Brief – Once you reach the line containing "none -> green brick G7 level 2" in the data below, restate each line word for word up to and including the one containing "none -> blue slope D6:E6 level 3 top D".
Top of Supplied information
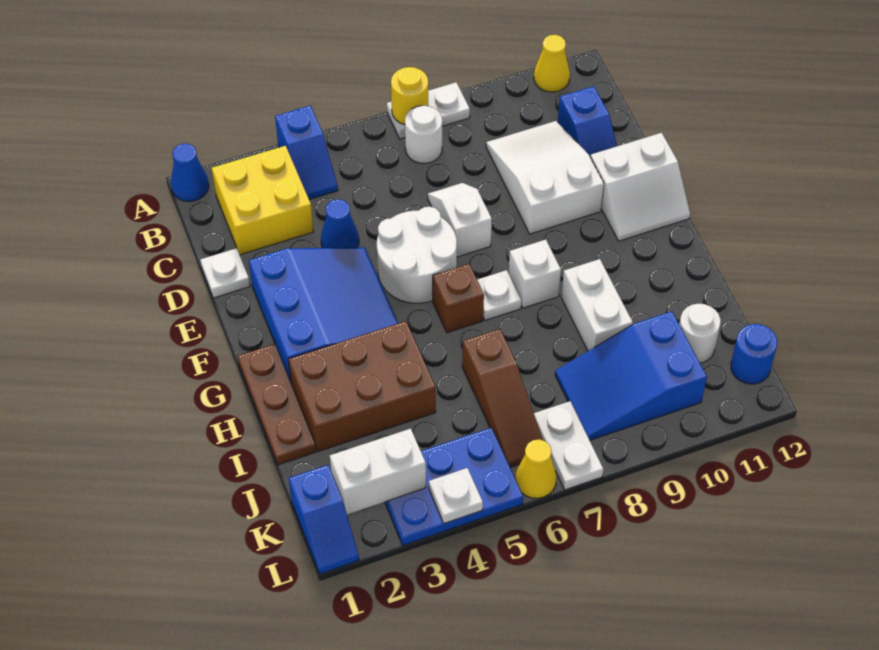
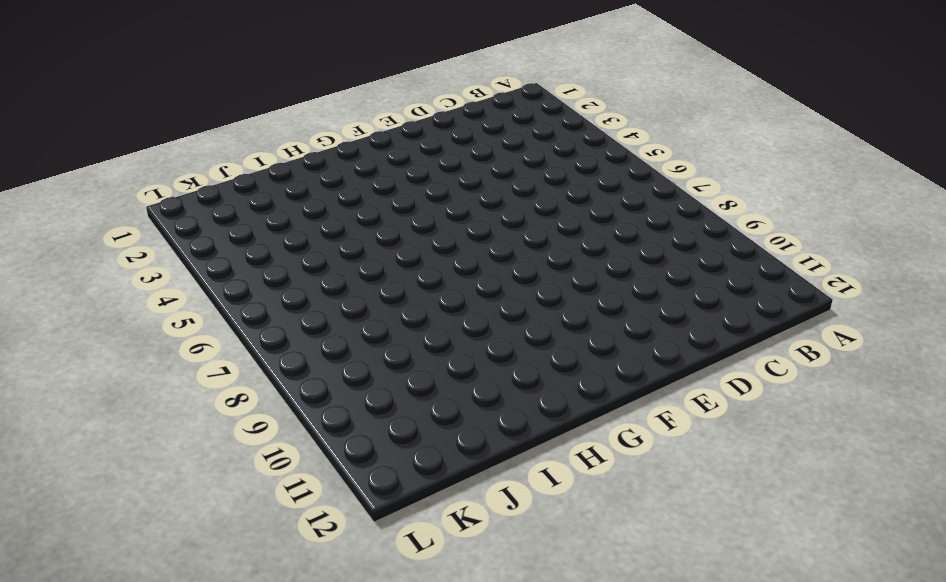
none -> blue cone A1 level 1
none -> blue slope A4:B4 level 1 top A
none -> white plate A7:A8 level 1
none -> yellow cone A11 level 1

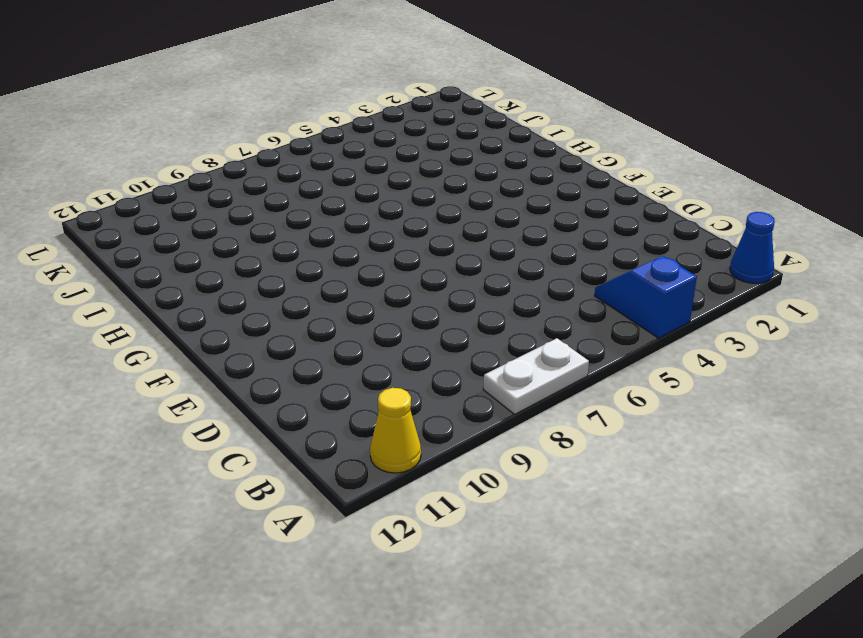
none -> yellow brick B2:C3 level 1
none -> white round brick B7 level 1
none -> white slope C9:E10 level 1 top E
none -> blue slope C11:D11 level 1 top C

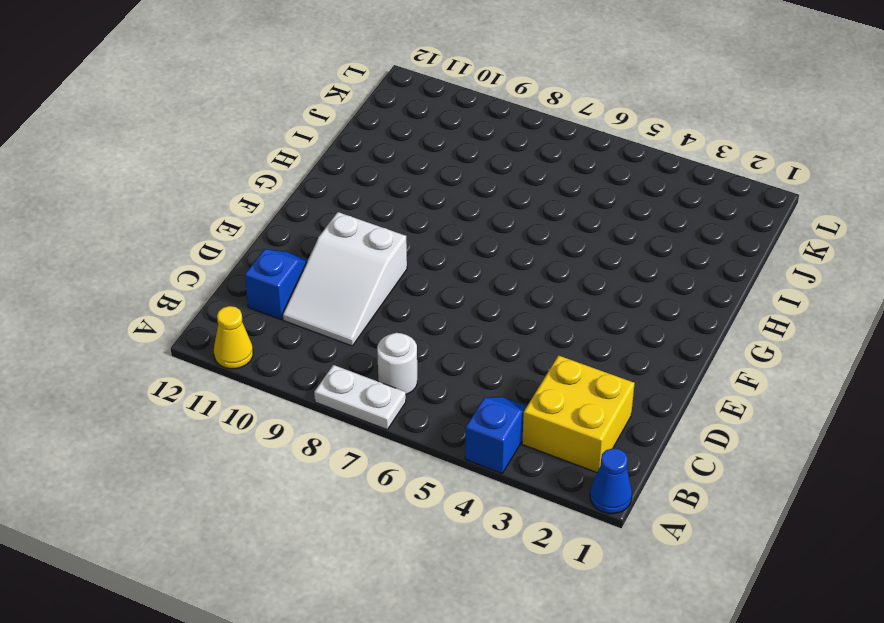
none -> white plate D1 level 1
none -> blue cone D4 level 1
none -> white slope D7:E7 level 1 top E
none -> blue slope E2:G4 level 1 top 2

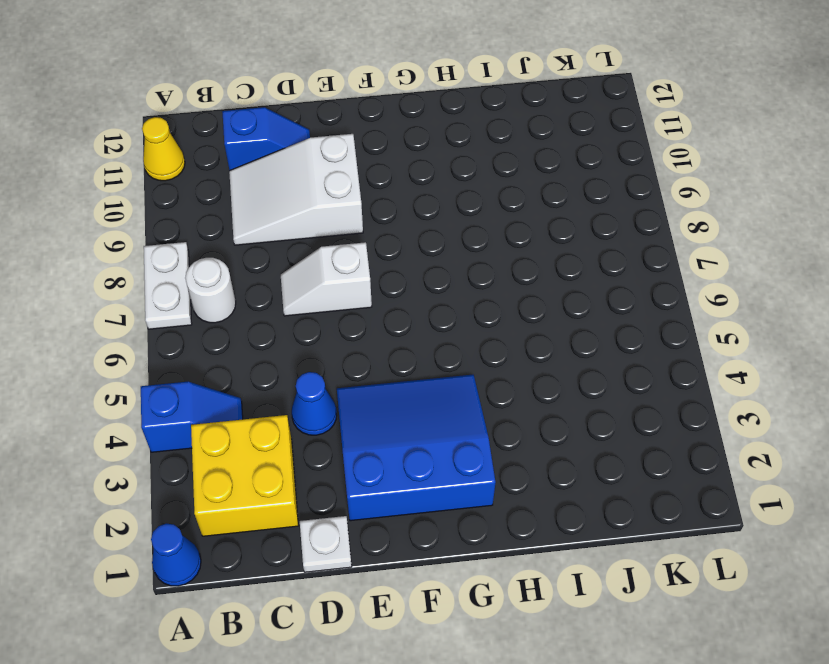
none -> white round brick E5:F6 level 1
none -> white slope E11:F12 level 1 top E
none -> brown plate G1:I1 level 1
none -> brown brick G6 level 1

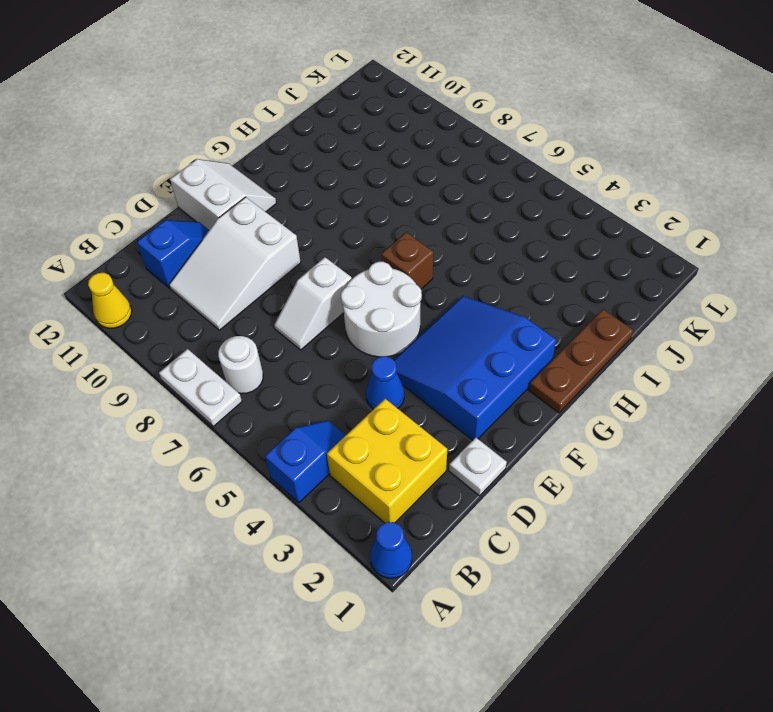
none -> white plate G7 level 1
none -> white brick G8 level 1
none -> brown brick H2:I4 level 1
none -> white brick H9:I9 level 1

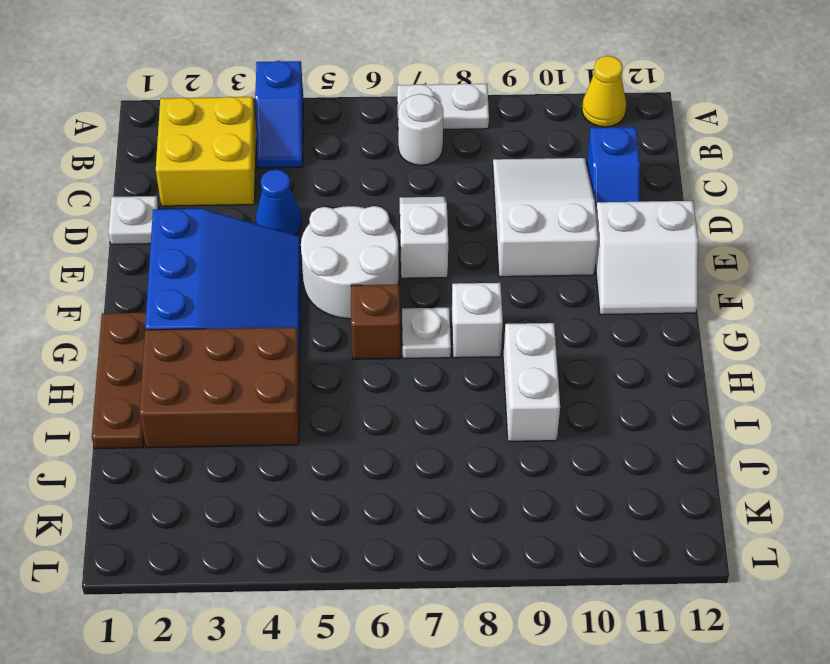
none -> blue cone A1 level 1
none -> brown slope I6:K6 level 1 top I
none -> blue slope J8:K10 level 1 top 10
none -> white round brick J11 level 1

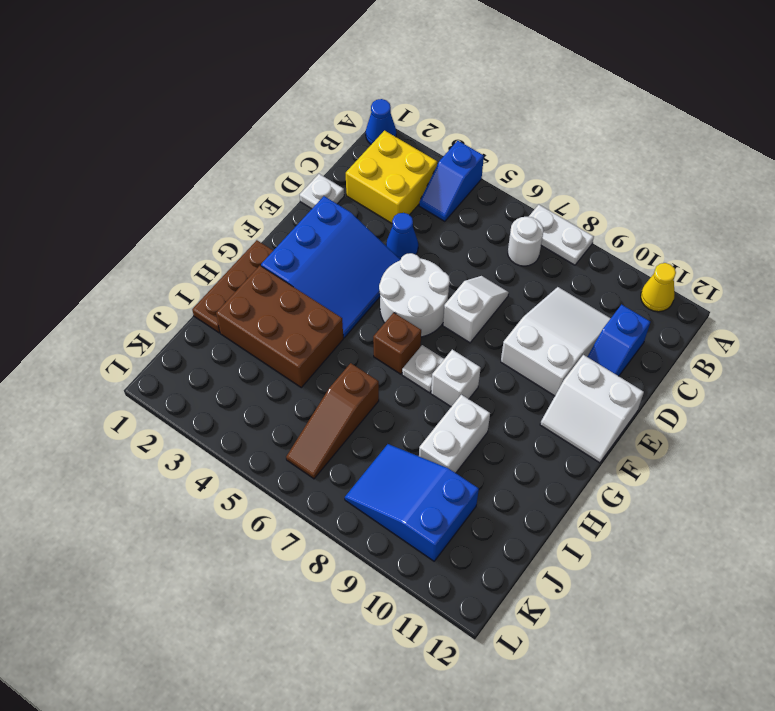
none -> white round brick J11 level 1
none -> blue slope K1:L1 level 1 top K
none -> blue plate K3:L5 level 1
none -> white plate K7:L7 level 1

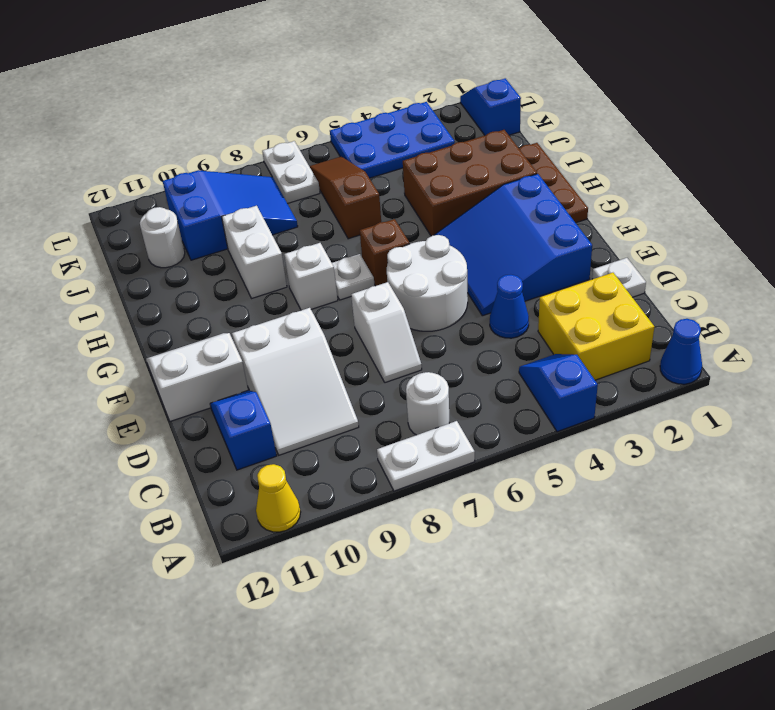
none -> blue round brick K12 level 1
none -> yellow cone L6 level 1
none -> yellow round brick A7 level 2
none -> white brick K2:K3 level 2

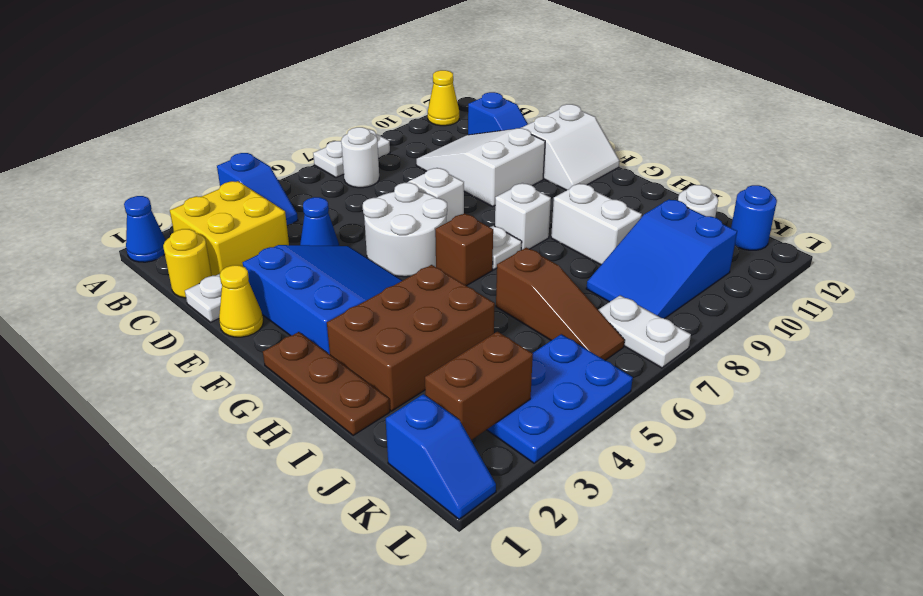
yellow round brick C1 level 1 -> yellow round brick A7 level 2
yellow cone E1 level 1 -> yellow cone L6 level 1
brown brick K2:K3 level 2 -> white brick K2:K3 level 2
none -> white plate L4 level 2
Bottom of Supplied information
Top of Supplied information
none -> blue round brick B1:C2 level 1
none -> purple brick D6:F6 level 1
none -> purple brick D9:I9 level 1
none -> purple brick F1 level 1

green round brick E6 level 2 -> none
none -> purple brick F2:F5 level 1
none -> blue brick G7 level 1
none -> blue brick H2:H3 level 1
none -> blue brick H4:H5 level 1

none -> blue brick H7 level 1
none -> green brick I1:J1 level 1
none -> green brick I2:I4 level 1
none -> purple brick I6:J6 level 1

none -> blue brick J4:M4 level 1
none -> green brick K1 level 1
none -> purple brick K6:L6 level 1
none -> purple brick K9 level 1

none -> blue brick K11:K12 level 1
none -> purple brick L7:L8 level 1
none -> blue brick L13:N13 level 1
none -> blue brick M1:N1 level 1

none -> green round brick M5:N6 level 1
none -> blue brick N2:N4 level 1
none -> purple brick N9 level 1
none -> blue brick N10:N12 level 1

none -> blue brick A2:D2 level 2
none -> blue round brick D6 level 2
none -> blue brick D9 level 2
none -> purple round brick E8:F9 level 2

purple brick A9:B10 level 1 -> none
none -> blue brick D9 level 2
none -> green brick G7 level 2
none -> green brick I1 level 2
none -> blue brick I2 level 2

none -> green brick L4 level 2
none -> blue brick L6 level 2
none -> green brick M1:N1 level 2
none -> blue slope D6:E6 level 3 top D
Bottom of Supplied information
Finished task –
none -> green brick G7 level 2
none -> green brick I1 level 2
none -> blue brick I2 level 2

none -> green brick L4 level 2
none -> blue brick L6 level 2
none -> green brick M1:N1 level 2
none -> blue slope D6:E6 level 3 top D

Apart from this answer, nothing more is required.